**DIRECTIONS FOR THIS TASK**
The answer must be one number: how many lines in the data below include the string "ellipse".

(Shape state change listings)
════
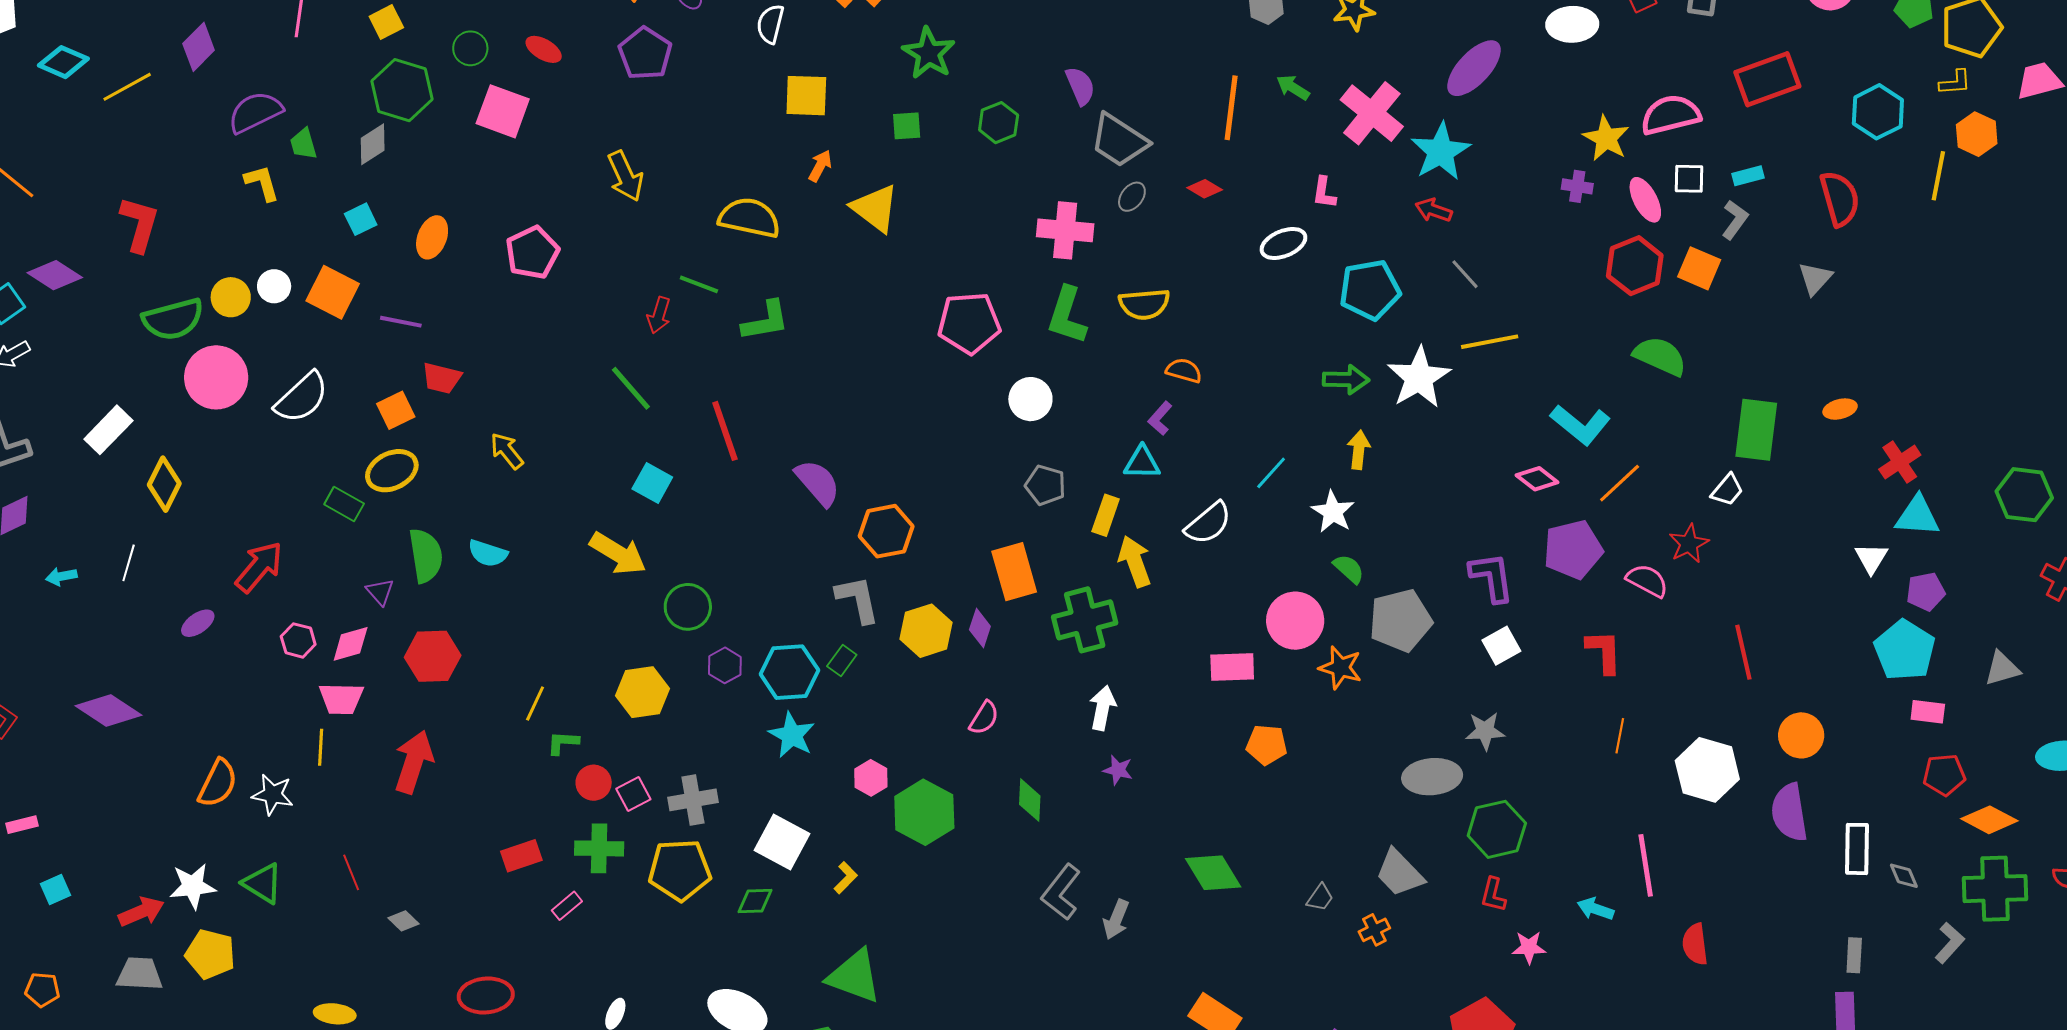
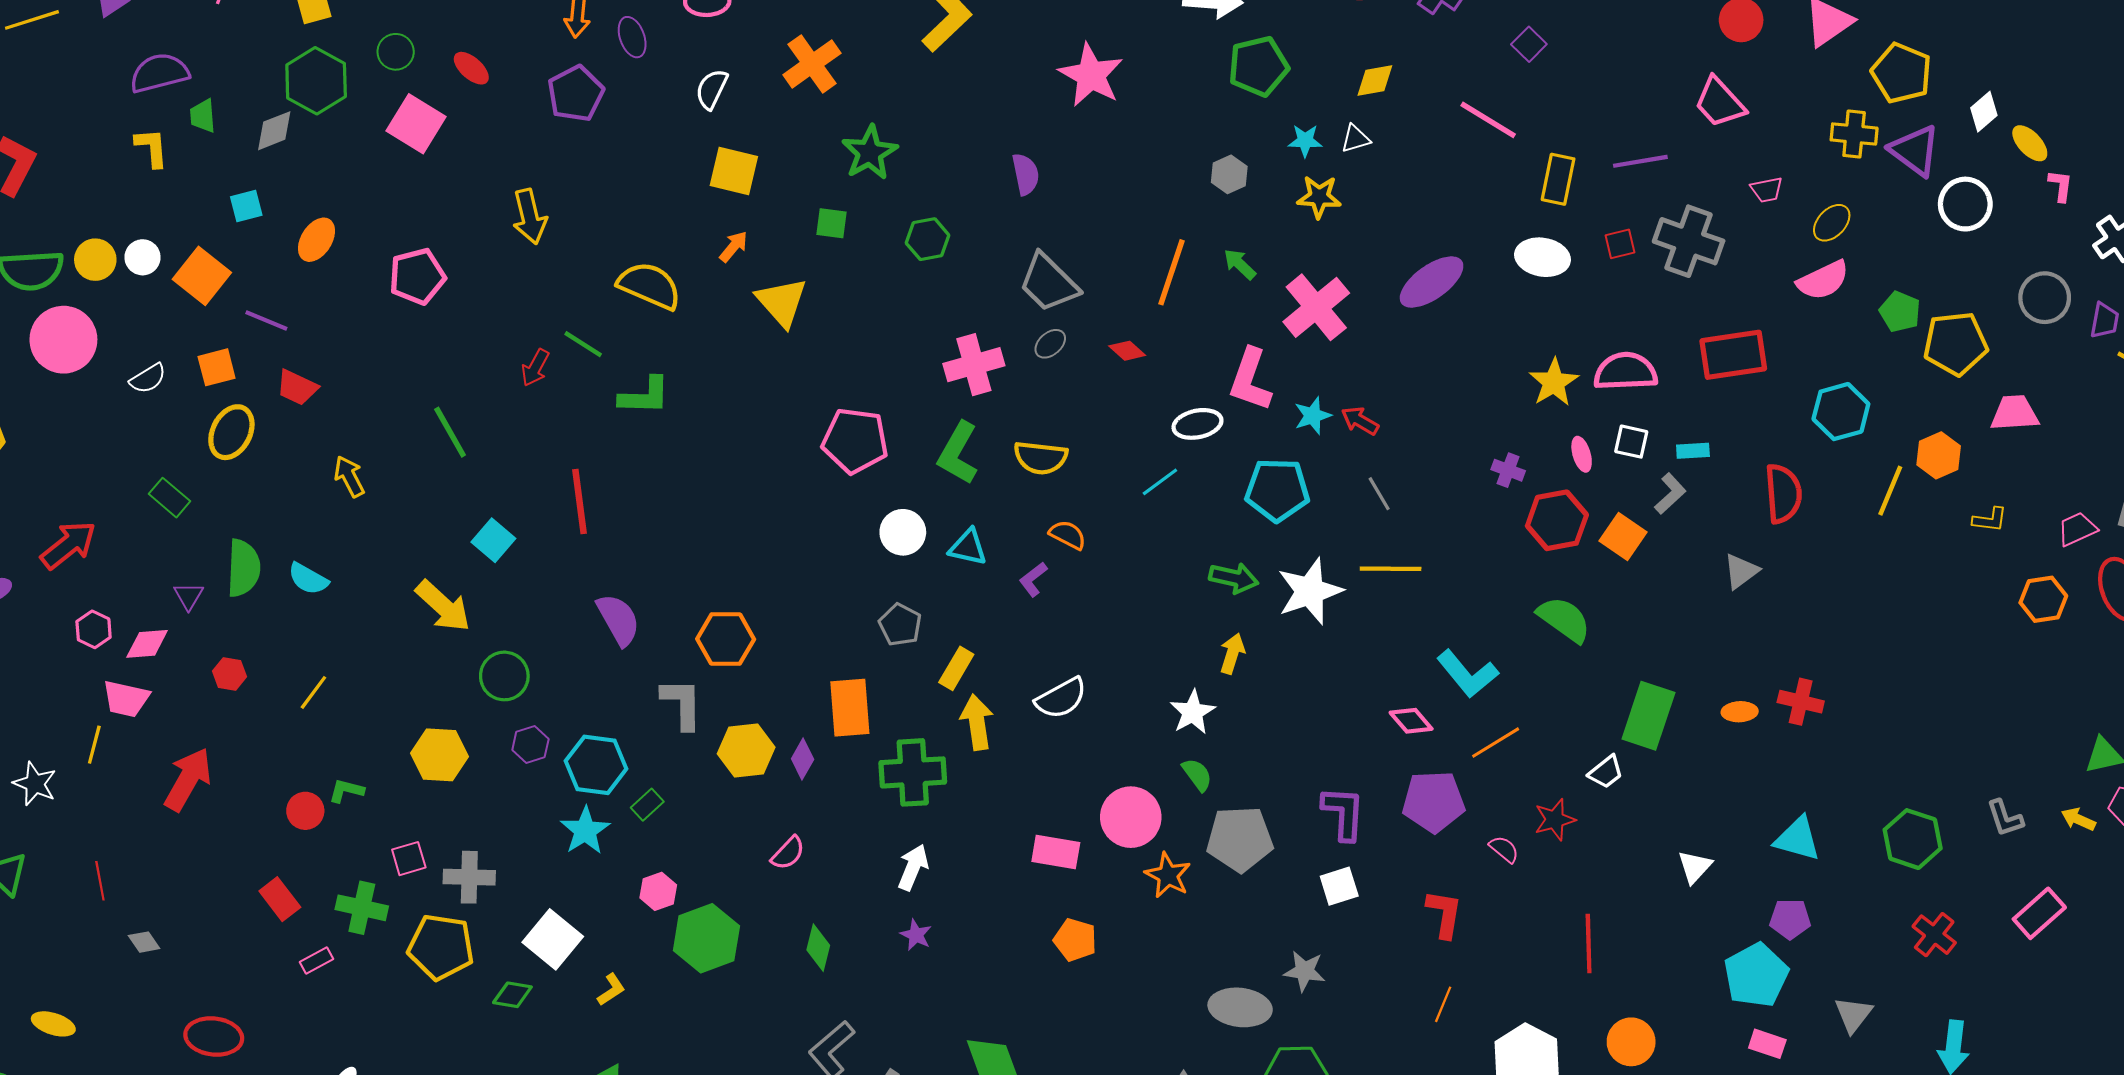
yellow L-shape: (1955, 82) -> (1990, 520), moved
purple semicircle: (1080, 86) -> (1026, 174), moved
cyan star: (1441, 152) -> (1313, 416), moved, size x0.6
purple cross: (1577, 186) -> (1508, 470), moved
pink L-shape: (1324, 193) -> (1250, 380), size x1.8
pink ellipse: (1645, 200) -> (1582, 454), size x0.7
pink cross: (1065, 230) -> (974, 365), turned -32
green line: (631, 388) -> (450, 432), moved
white semicircle: (302, 398) -> (148, 379), size x0.6
orange square: (396, 410) -> (217, 367), moved
red cross: (1900, 462) -> (1801, 702), moved, turned 36
cyan triangle: (1142, 463) -> (968, 547), moved
yellow ellipse: (392, 471) -> (231, 432), moved, turned -48
cyan line: (1271, 473) -> (1160, 482), moved
purple semicircle: (818, 483) -> (618, 620), moved
white triangle: (1871, 558) -> (1695, 867), moved
pink semicircle: (1647, 581) -> (1504, 849), size x0.7
red hexagon: (433, 656) -> (229, 674), size x0.6
green rectangle: (842, 661) -> (647, 805), moved
gray triangle: (2002, 669) -> (1853, 1015), turned -48
yellow line: (535, 703) -> (313, 692), moved
red circle: (594, 783) -> (305, 811), moved
red rectangle: (521, 856) -> (280, 899), turned 60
════
**REPLY**
2